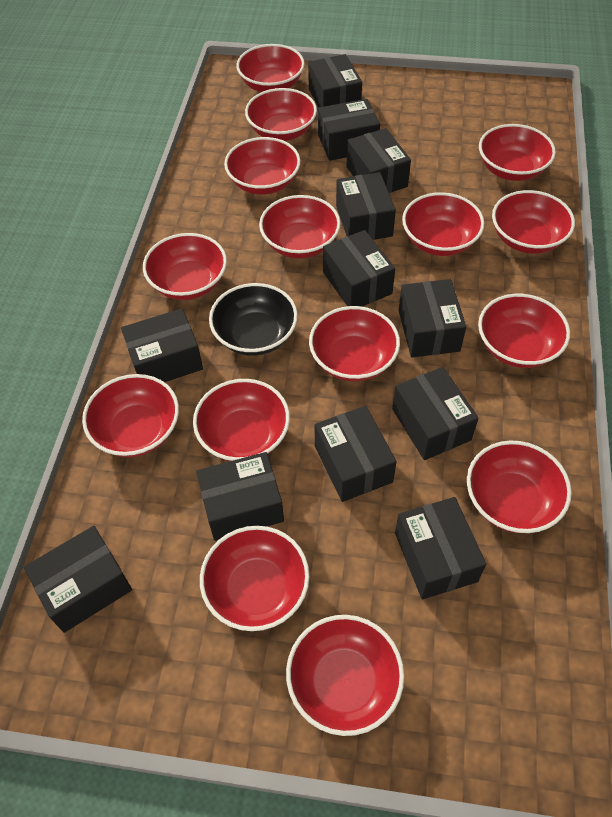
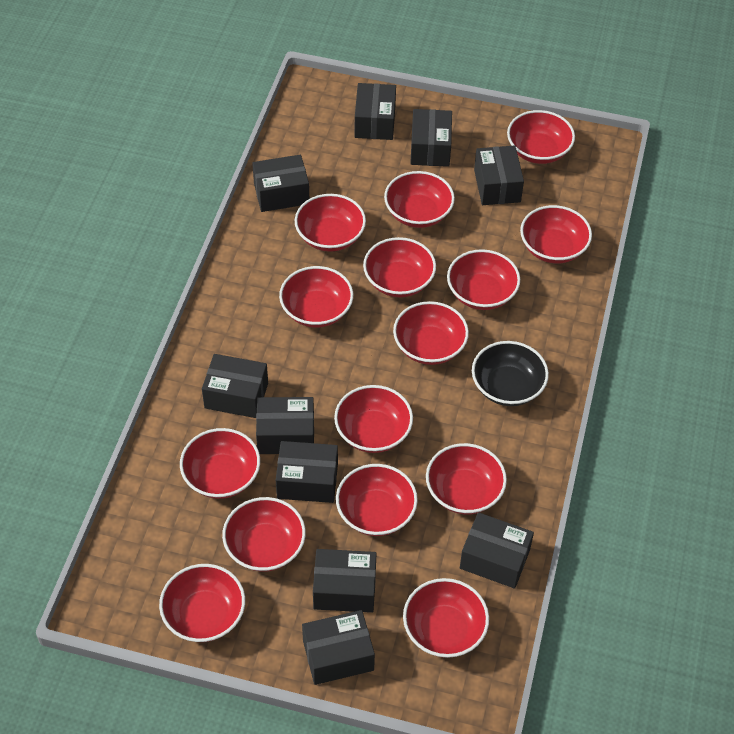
black box: 12 -> 10

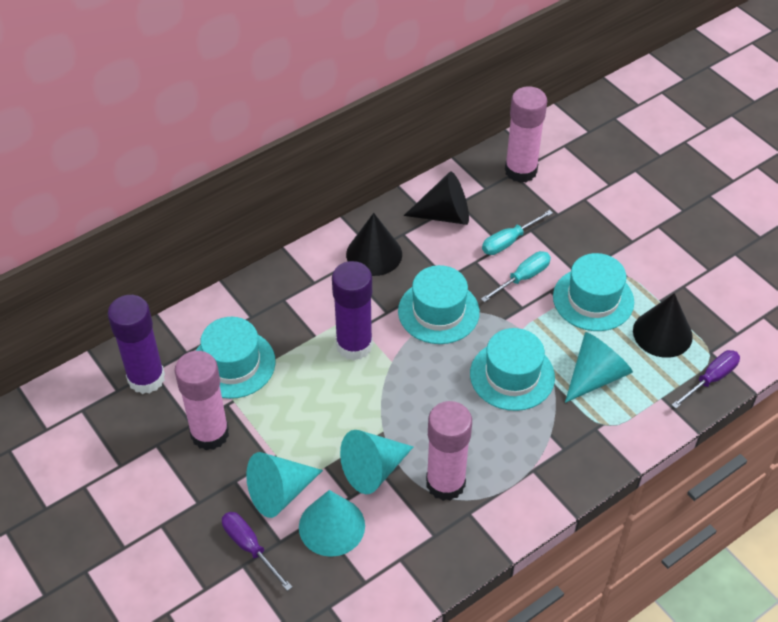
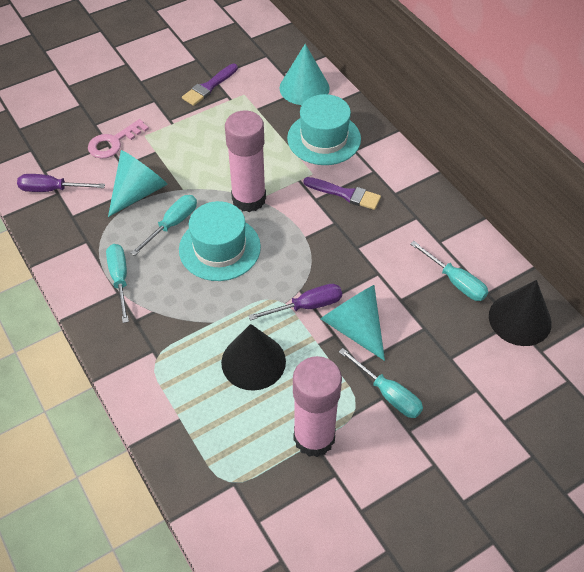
black cone: 3 -> 2
pink glue stick: 3 -> 2
pink key: 0 -> 1
purple brush: 0 -> 2
purple glue stick: 2 -> 0
turquoise cone: 4 -> 3
turquoise hat: 4 -> 2
turquoise screwdriver: 2 -> 4

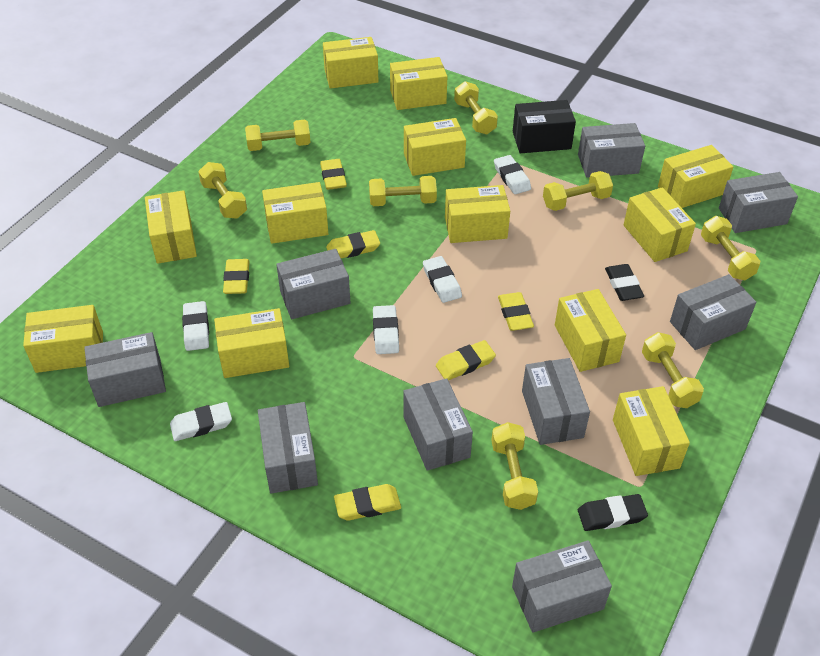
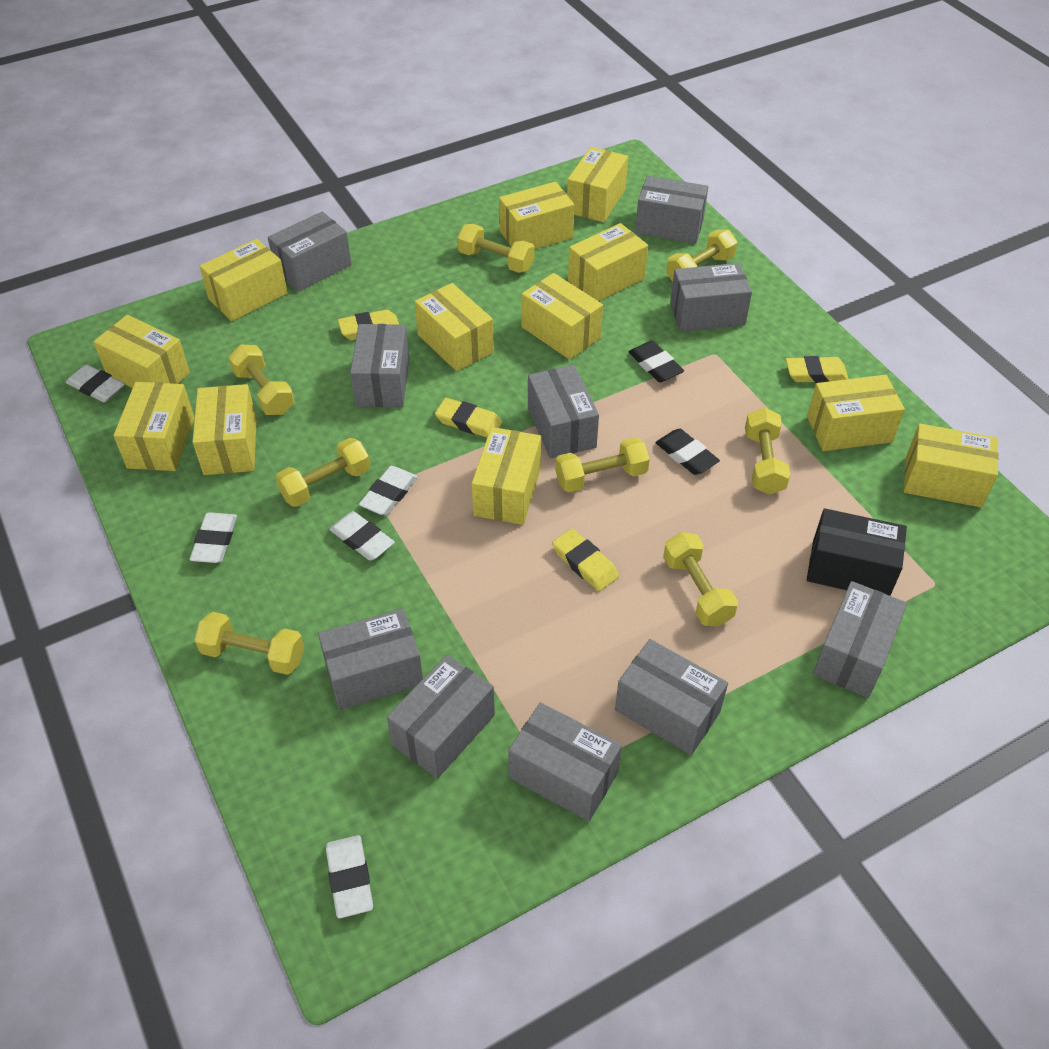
grey box: 9 -> 10
yellow eraser: 6 -> 4

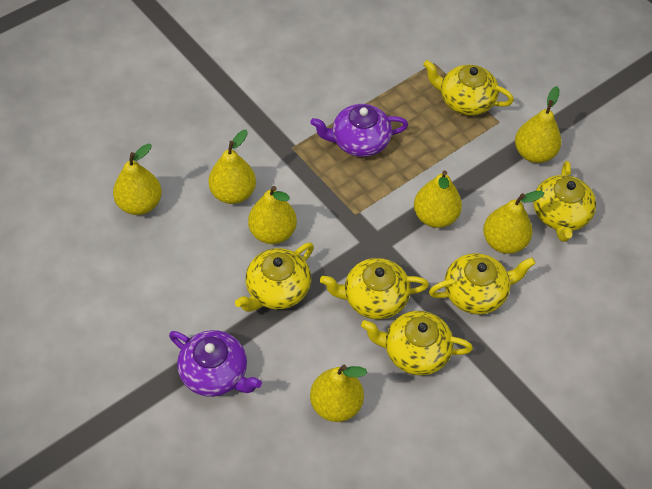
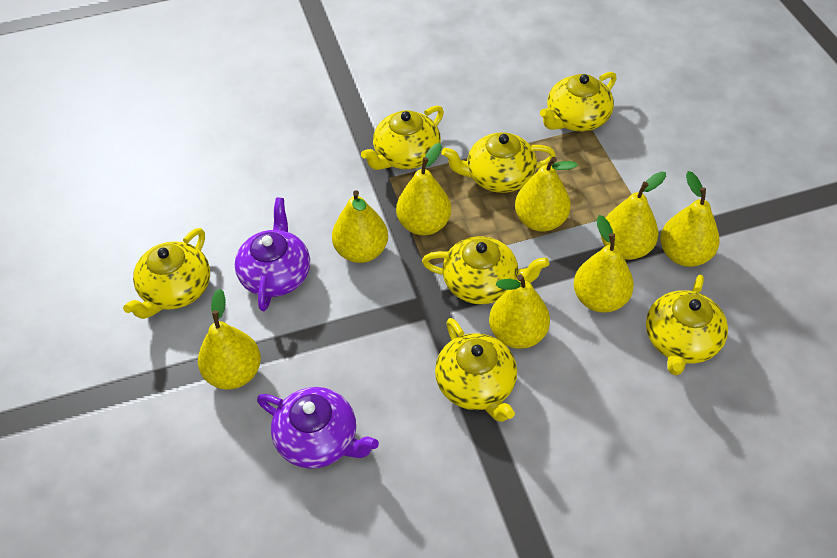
yellow pear: 7 -> 8
yellow teapot: 6 -> 7

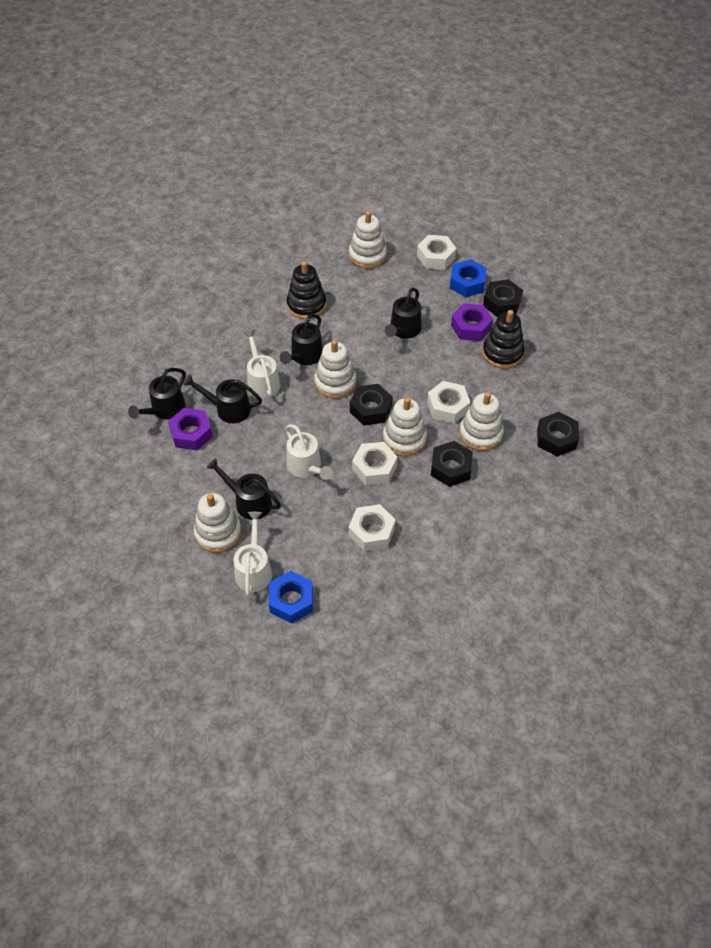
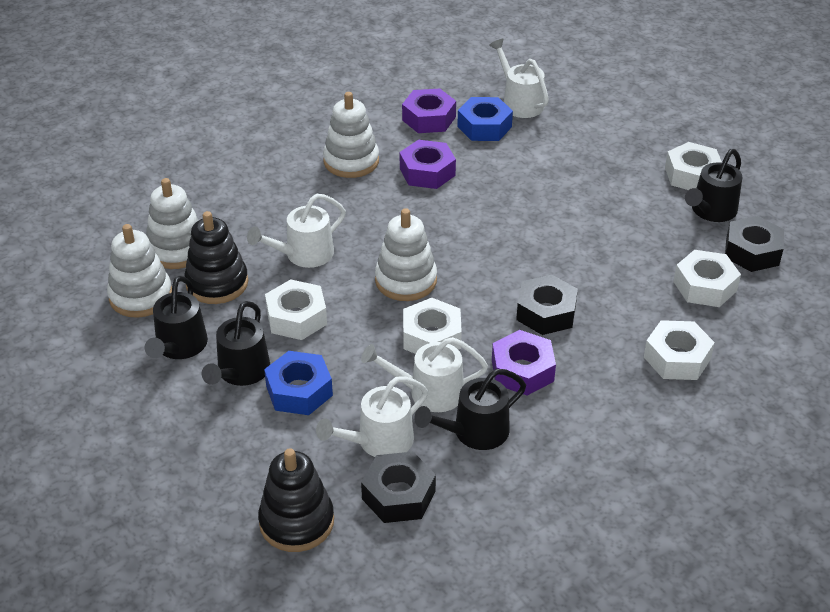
black nut: 4 -> 3
black watering can: 5 -> 4
purple nut: 2 -> 3
white nut: 4 -> 5
white stacking toy: 5 -> 4
white watering can: 3 -> 4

YOUR OBJECTIVE: Images aside, return each entry above precisely as it stands.

WRITTEN ANSWER:
black box: 12 -> 10

black cone: 3 -> 2
pink glue stick: 3 -> 2
pink key: 0 -> 1
purple brush: 0 -> 2
purple glue stick: 2 -> 0
turquoise cone: 4 -> 3
turquoise hat: 4 -> 2
turquoise screwdriver: 2 -> 4

grey box: 9 -> 10
yellow eraser: 6 -> 4

yellow pear: 7 -> 8
yellow teapot: 6 -> 7

black nut: 4 -> 3
black watering can: 5 -> 4
purple nut: 2 -> 3
white nut: 4 -> 5
white stacking toy: 5 -> 4
white watering can: 3 -> 4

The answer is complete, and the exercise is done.